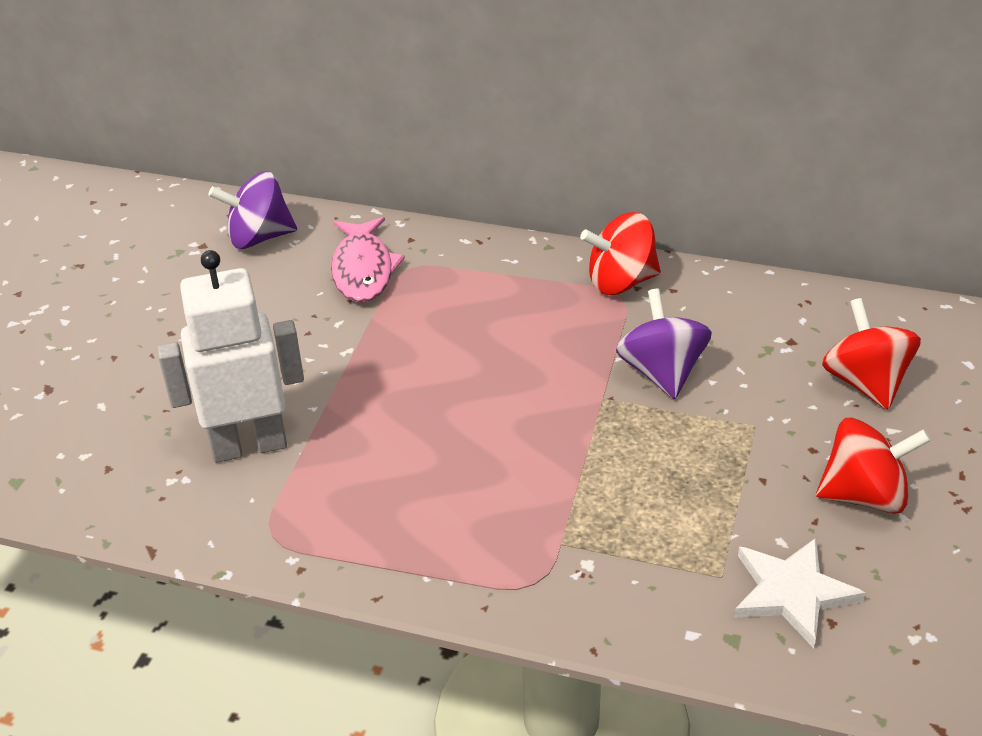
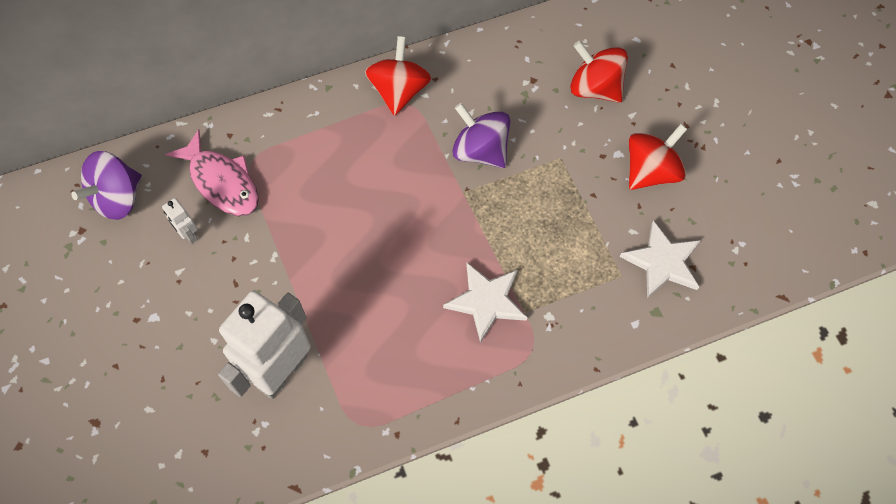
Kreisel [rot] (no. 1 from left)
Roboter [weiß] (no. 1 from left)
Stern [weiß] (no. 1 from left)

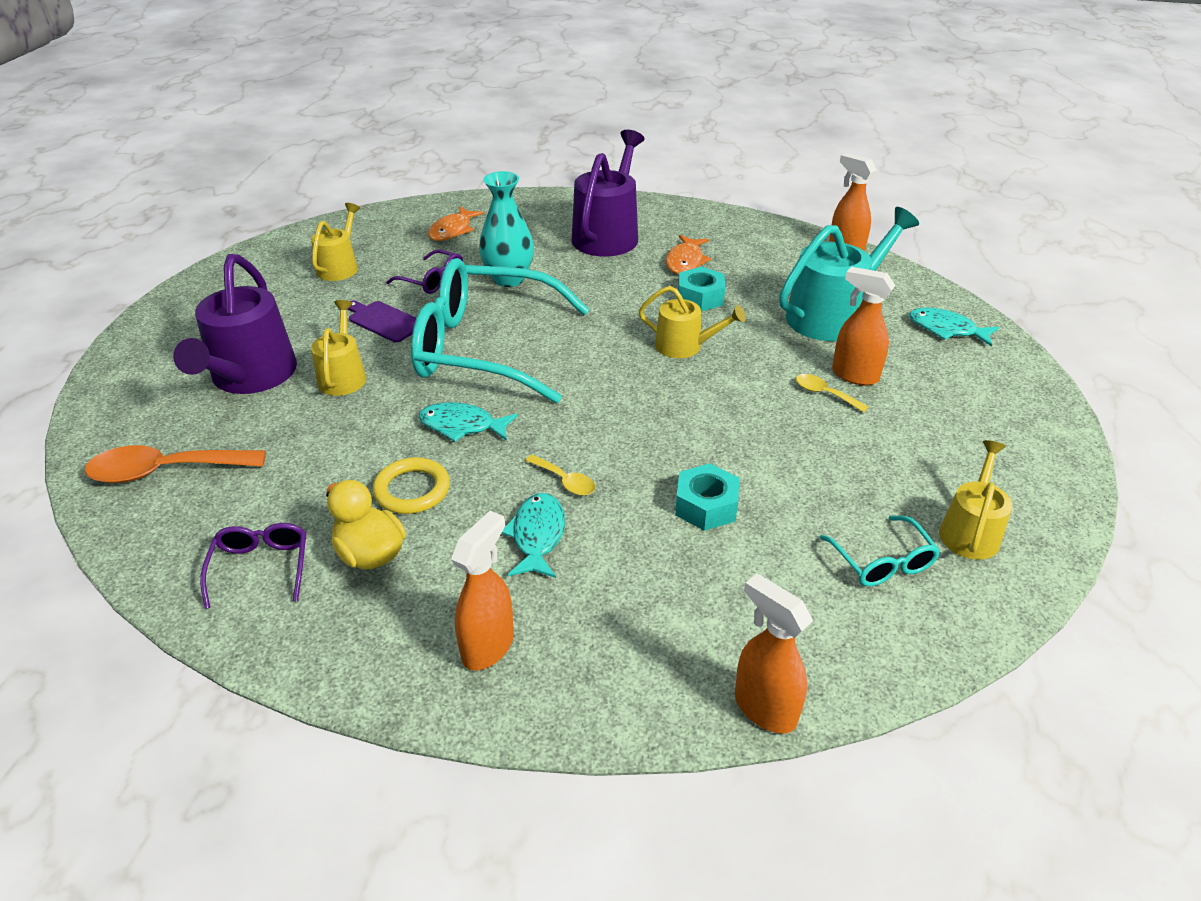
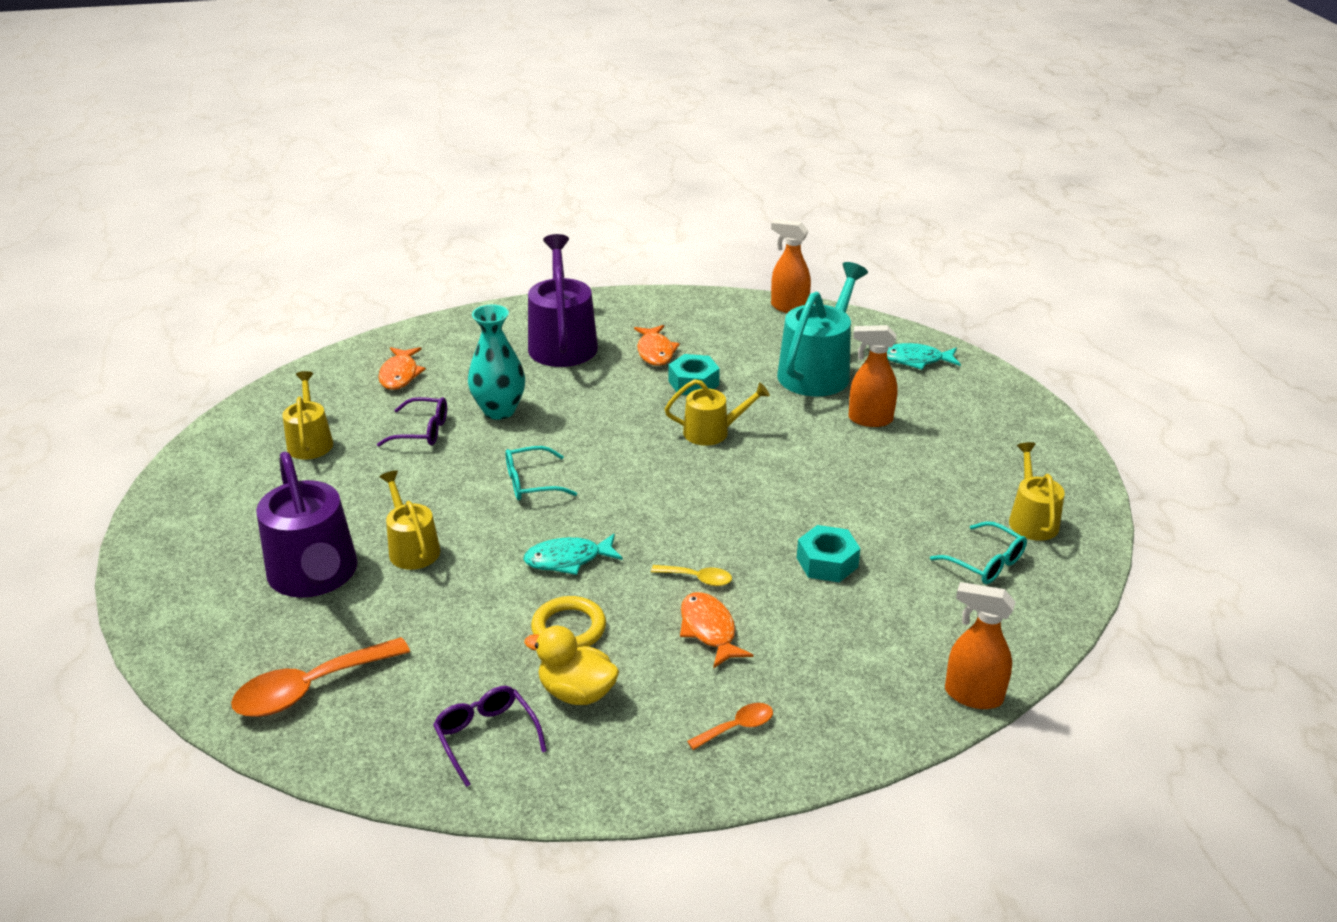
Brille [türkis] (no. 1 from left)
Schneidebrett [lila]
Löffel [gelb] (no. 2 from left in the first image)
Fisch [orange] (no. 3 from left)
Löffel [orange] (no. 2 from left)

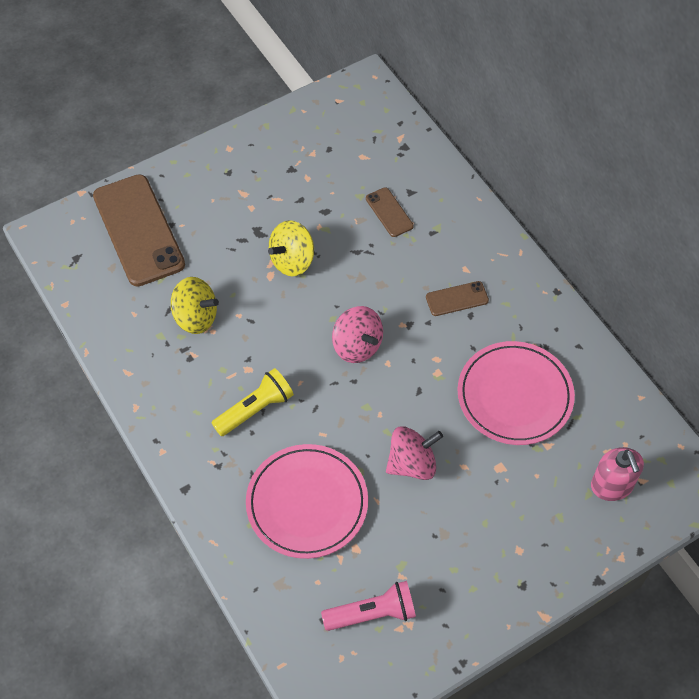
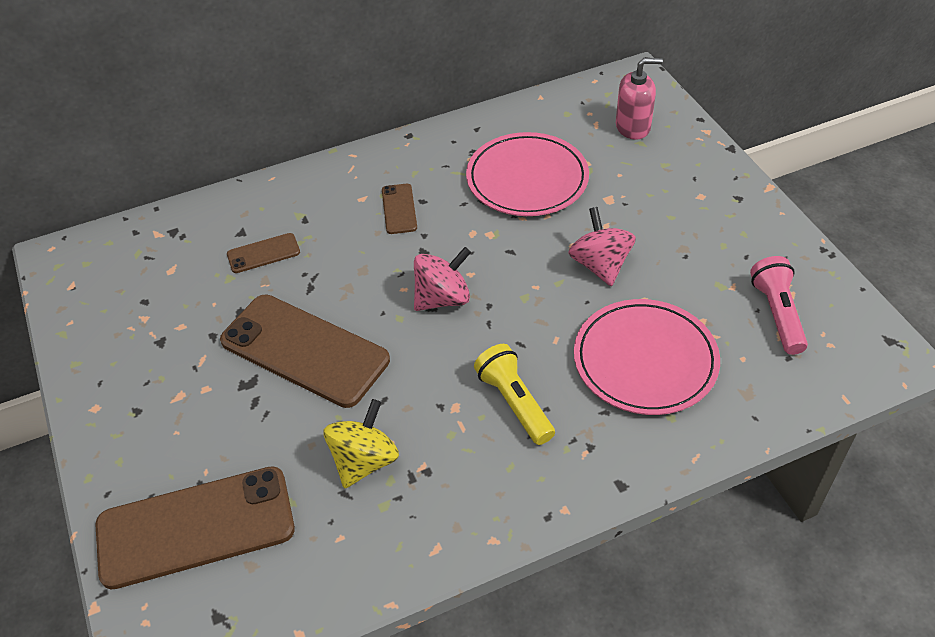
Handy [braun] (no. 3 from left)

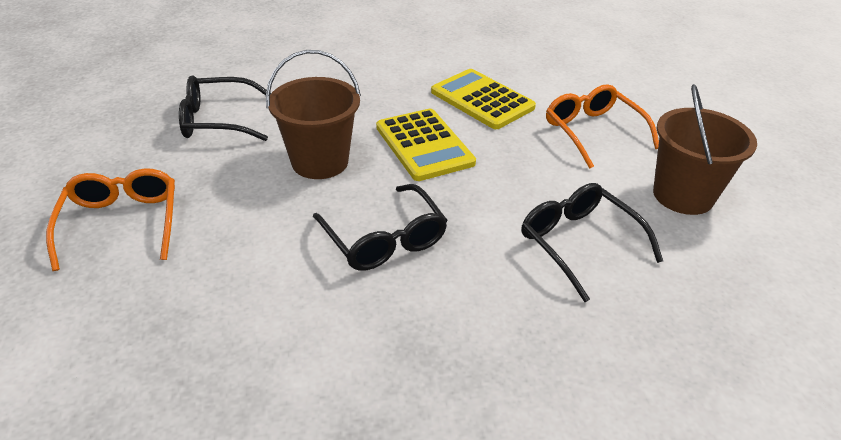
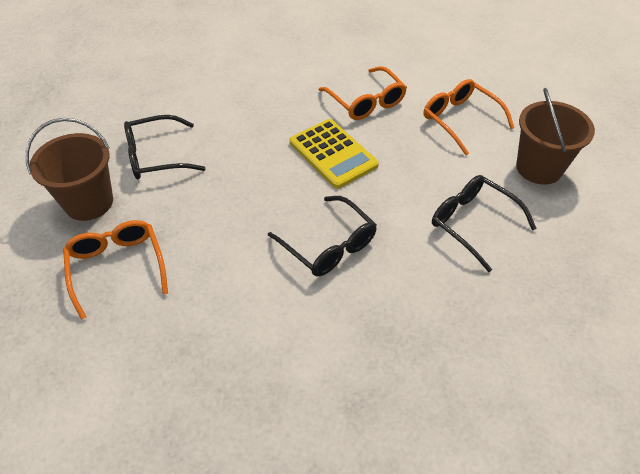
Eimer [braun] (no. 1 from left)
Brille [orange] (no. 2 from left)

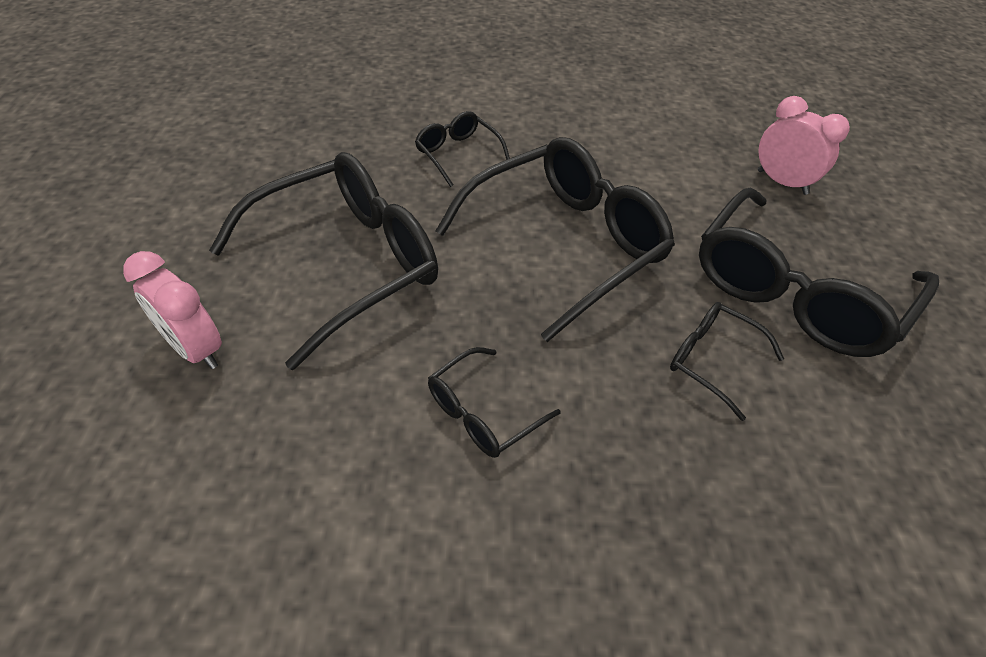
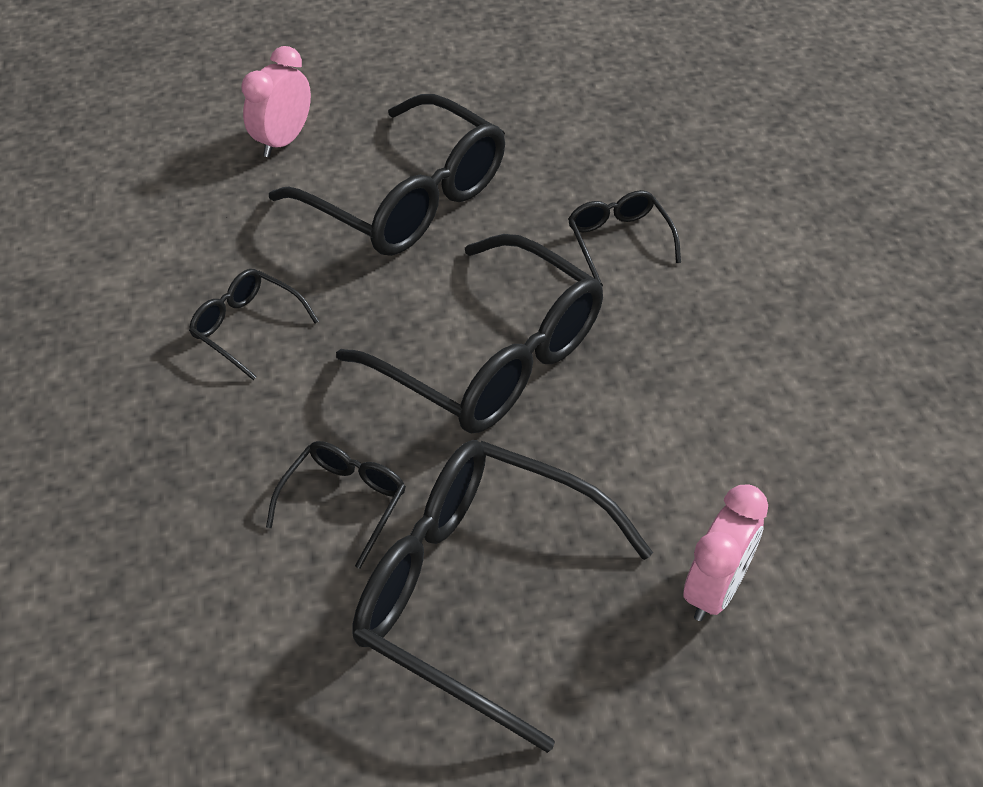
Brille [schwarz] (no. 6 from left)

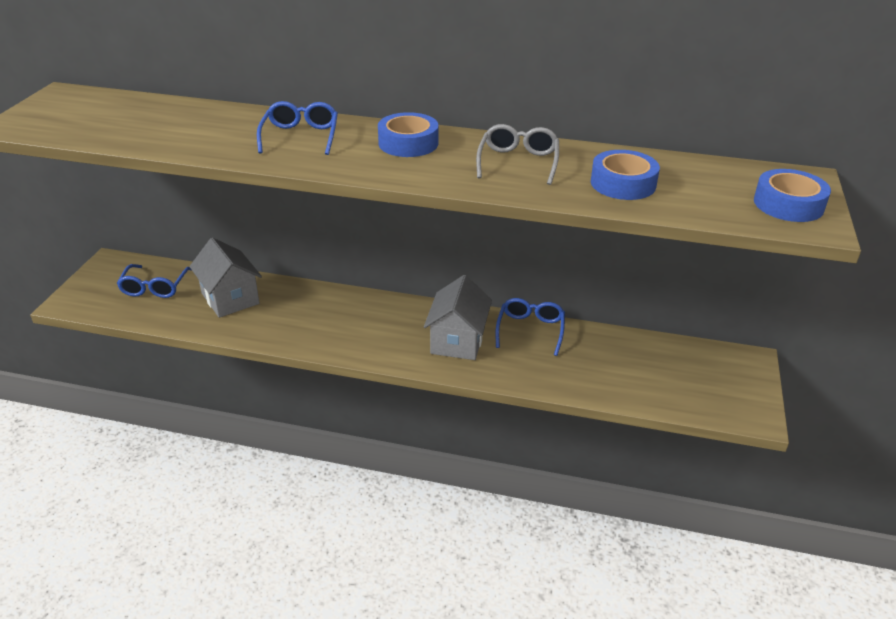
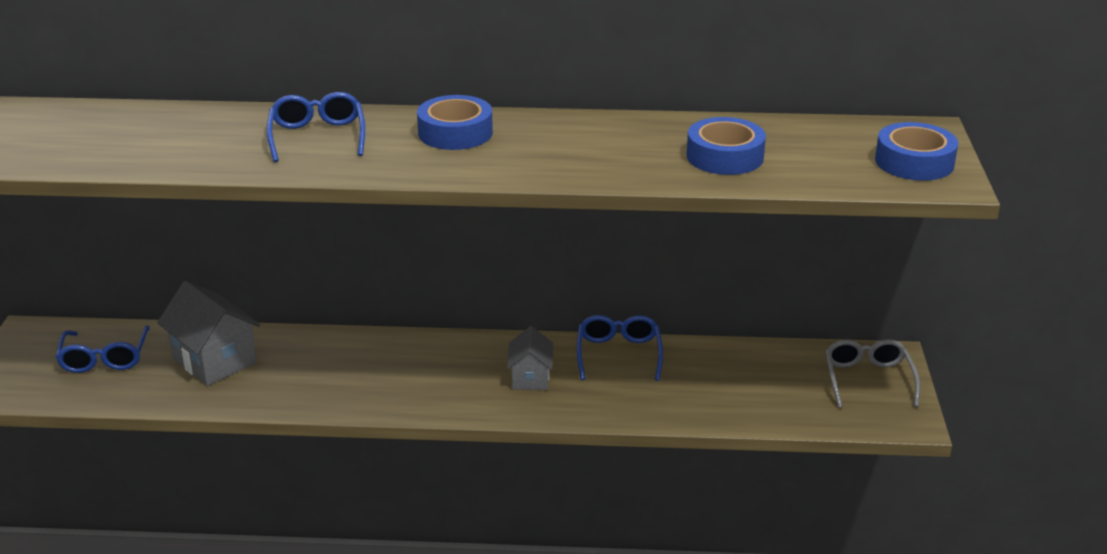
Brille [grau]
Haus [grau] (no. 2 from left)

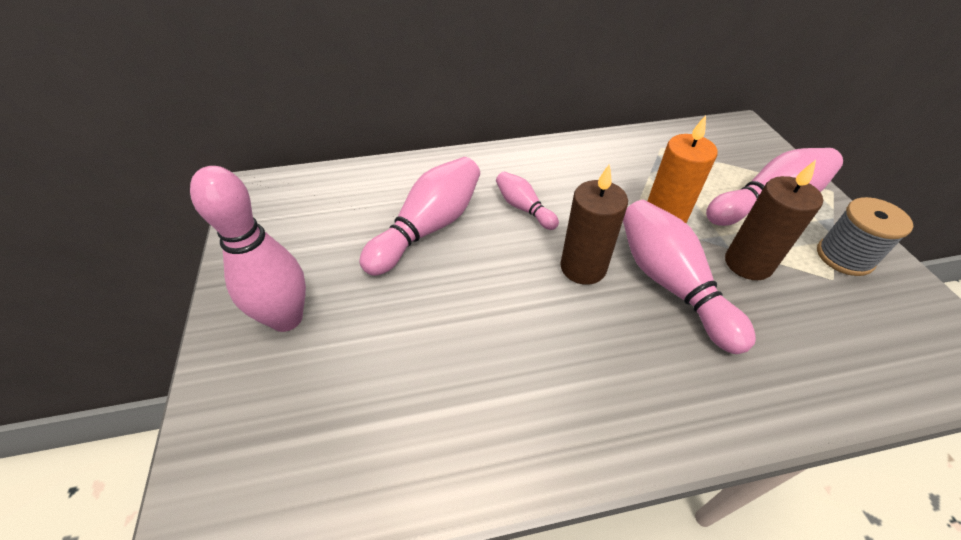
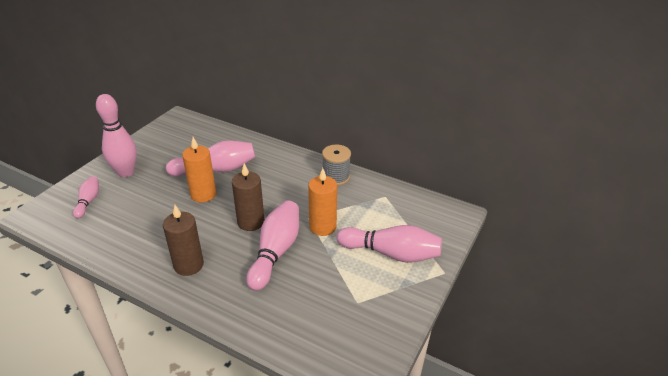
Kerze [braun] (no. 1 from left)
Bowlingkegel [rosa] (no. 1 from left)
Garnrolle [grau]
Kerze [orange] (no. 1 from left)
....................
WORK ITEM —
Take the records above from their first line through the line with "Roboter [weiß] (no. 1 from left)" and set those lines down word for word, minus the pictures.

OUTPUT OF THE EXERCISE —
Kreisel [rot] (no. 1 from left)
Roboter [weiß] (no. 1 from left)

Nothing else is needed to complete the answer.